» Recorded data
- Opening Delimiter -

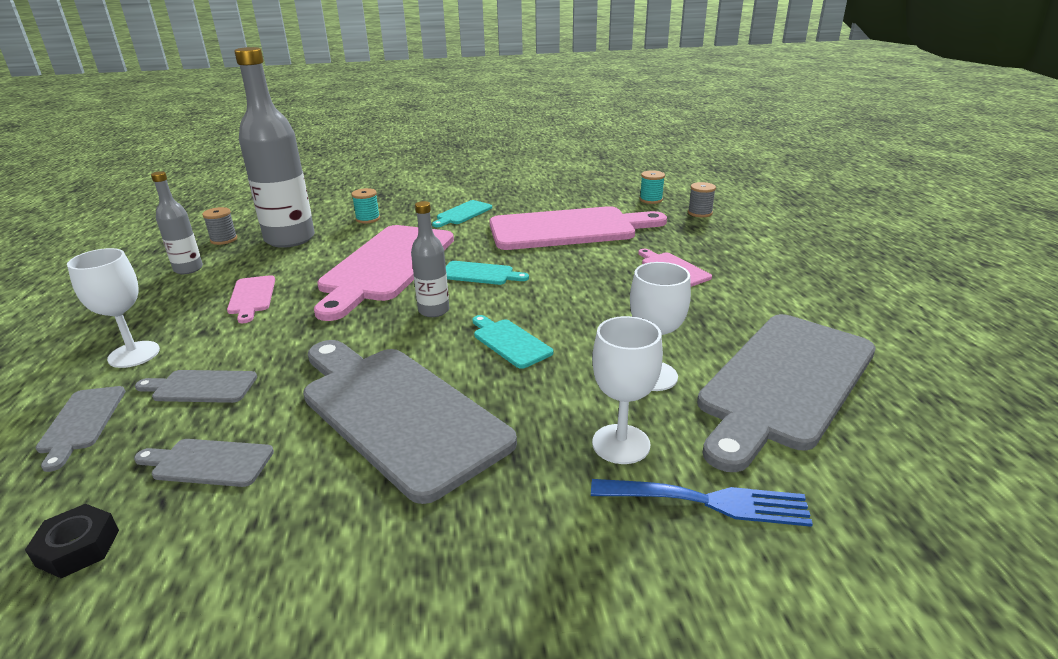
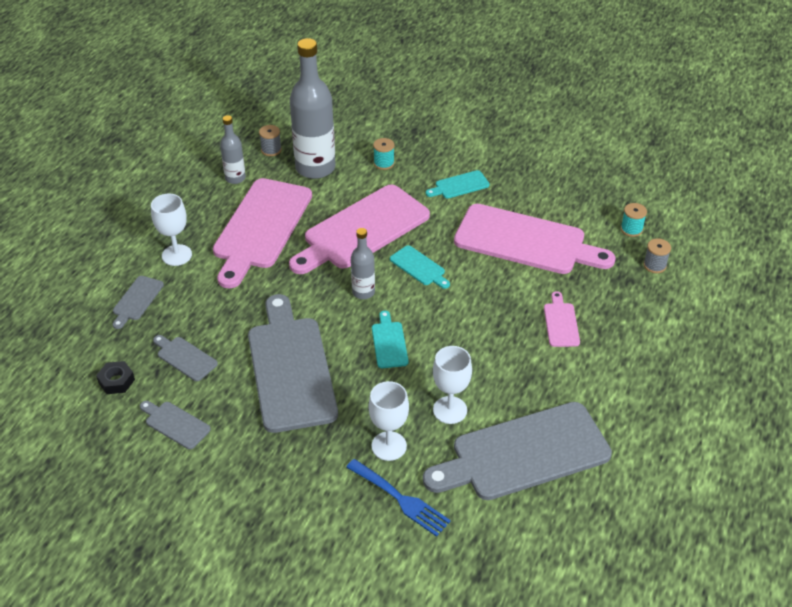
camera: 30 degrees right, 15 degrees up
(201, 387) = (201, 300): grey cutting board -> grey cutting board (175, 424)
(252, 297) = (261, 227): pink cutting board -> pink cutting board, size x2.31

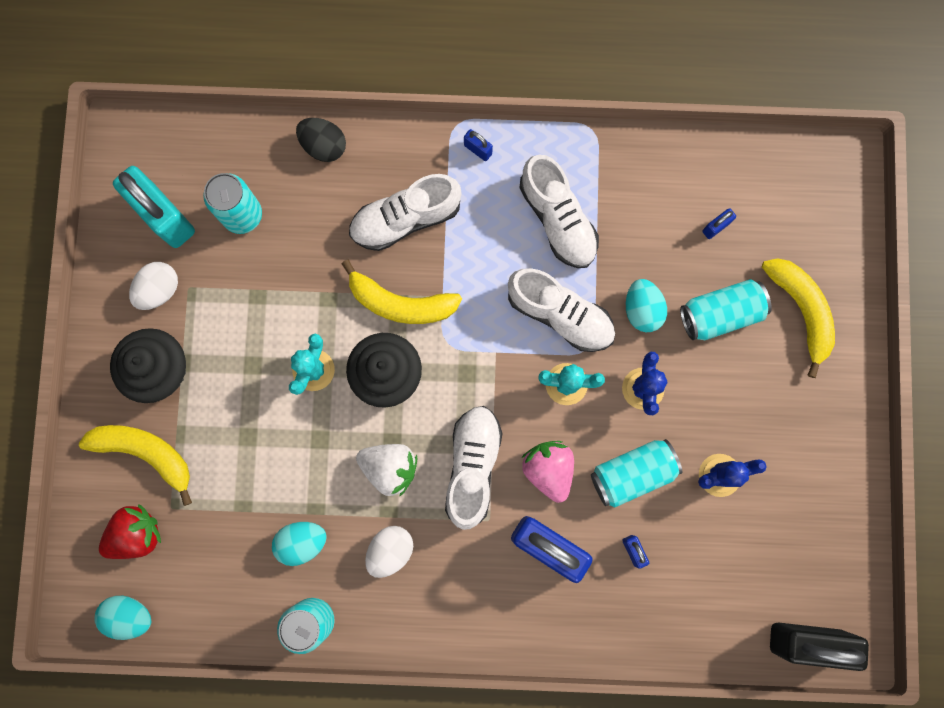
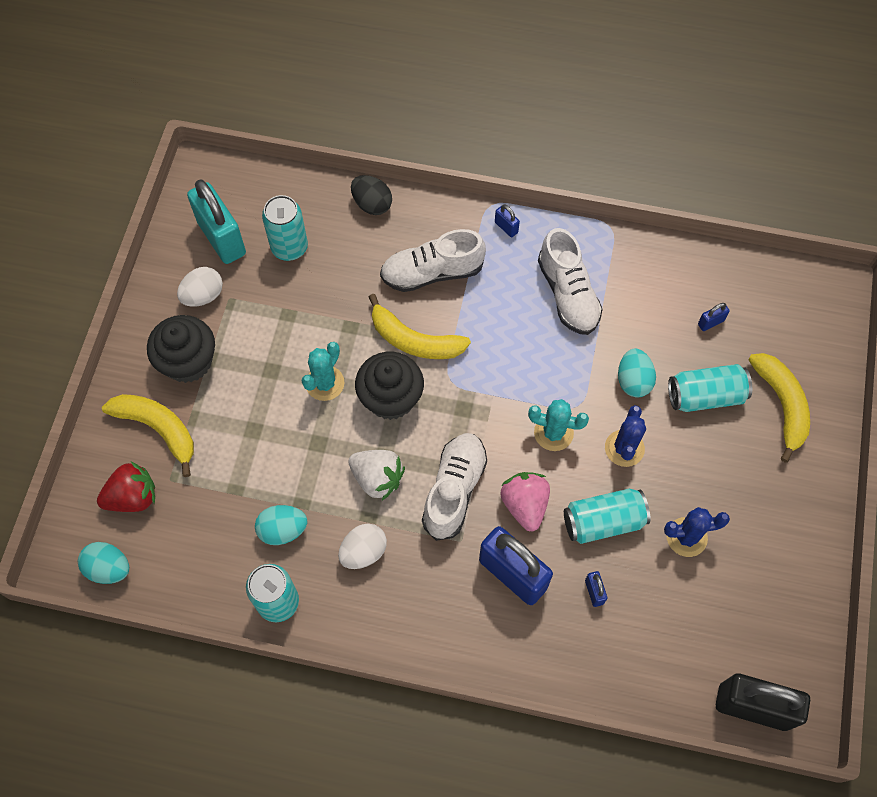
camera: 10 degrees right, 15 degrees down
(560, 314) = (557, 373): white shoe -> none

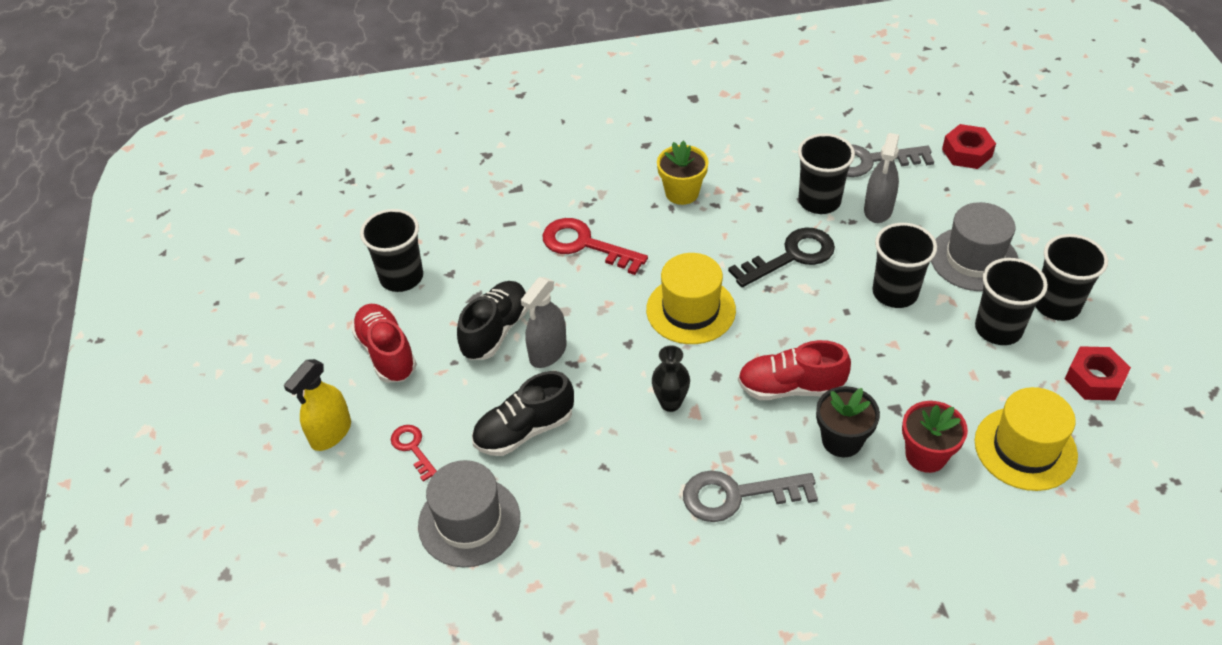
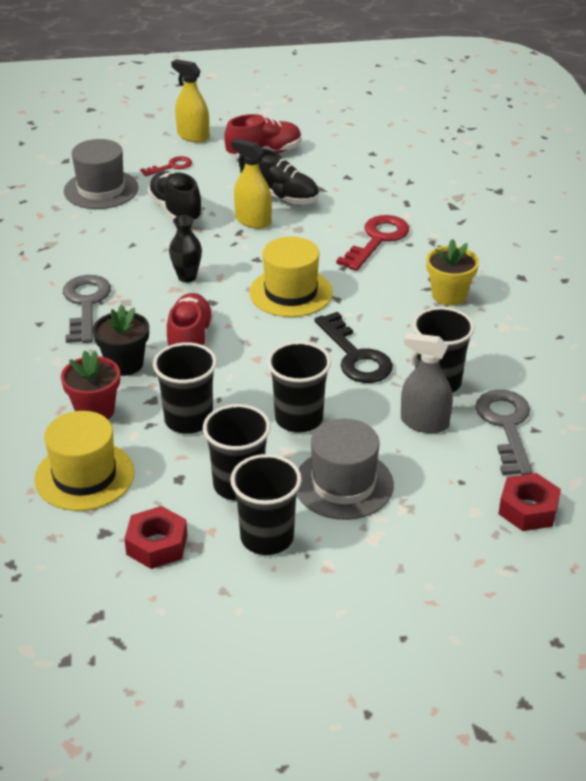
camera: 90 degrees right, 10 degrees down
(401, 277) = (344, 156): black cup -> black cup (188, 420)
(548, 352) = (253, 221): grey spray bottle -> yellow spray bottle

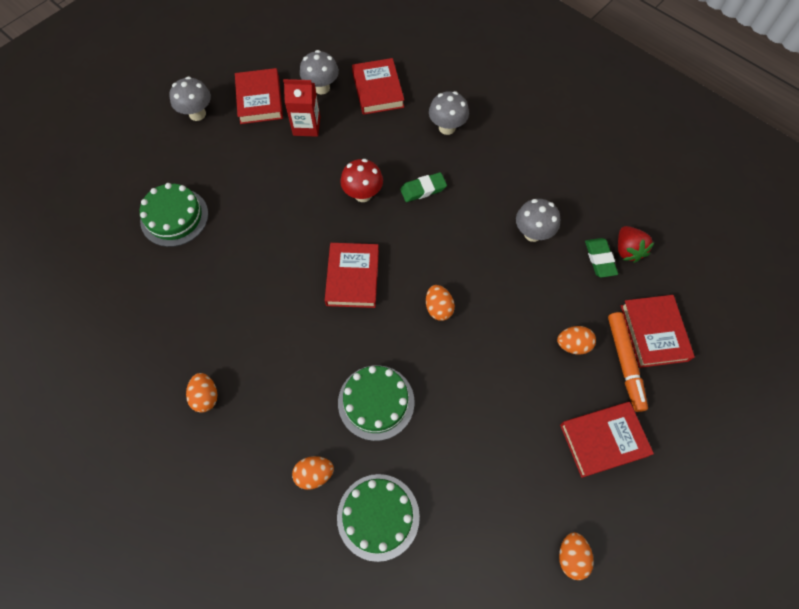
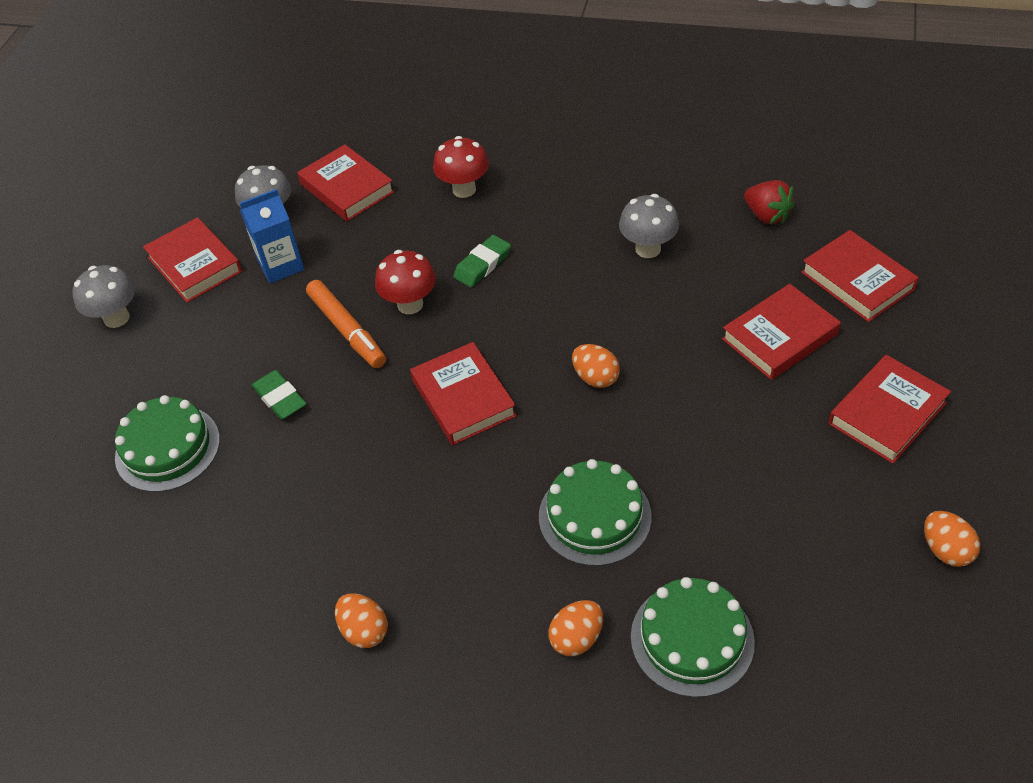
camera: 25 degrees left, 15 degrees down
(306, 126) = (281, 265): red carton -> blue carton
(447, 127) = (464, 189): grey mushroom -> red mushroom
(573, 345) = (779, 337): orange egg -> red book
(599, 259) = (743, 238): green eraser -> green eraser (280, 398)
(624, 363) = (849, 326): orange marker -> orange marker (347, 330)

- Closing Delimiter -

» Task requirements
The result consists of the line with "(599, 259) = (743, 238): green" through the last line of the entries above, repeated exactly and with nothing else.

» Reply to the exercise
(599, 259) = (743, 238): green eraser -> green eraser (280, 398)
(624, 363) = (849, 326): orange marker -> orange marker (347, 330)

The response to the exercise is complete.